*** RECORDS SUPPLIED

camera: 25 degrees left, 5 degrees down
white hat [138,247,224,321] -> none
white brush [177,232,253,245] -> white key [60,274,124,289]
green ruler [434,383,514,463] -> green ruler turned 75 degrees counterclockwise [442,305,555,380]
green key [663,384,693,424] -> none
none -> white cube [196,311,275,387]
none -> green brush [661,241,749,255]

******
*** RECORDS SUPPLIED

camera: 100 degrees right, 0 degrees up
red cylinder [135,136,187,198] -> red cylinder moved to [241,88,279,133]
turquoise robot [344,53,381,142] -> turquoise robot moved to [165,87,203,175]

******

● **REQUIRED WORK**
Every line above from the line with "white brush [177,232,253,245]" to the line with "none -> green brush [661,241,749,255]" is wanted, ends included; write them out exactly and add no other line.

● **RESPONSE TO THE EXERCISE**
white brush [177,232,253,245] -> white key [60,274,124,289]
green ruler [434,383,514,463] -> green ruler turned 75 degrees counterclockwise [442,305,555,380]
green key [663,384,693,424] -> none
none -> white cube [196,311,275,387]
none -> green brush [661,241,749,255]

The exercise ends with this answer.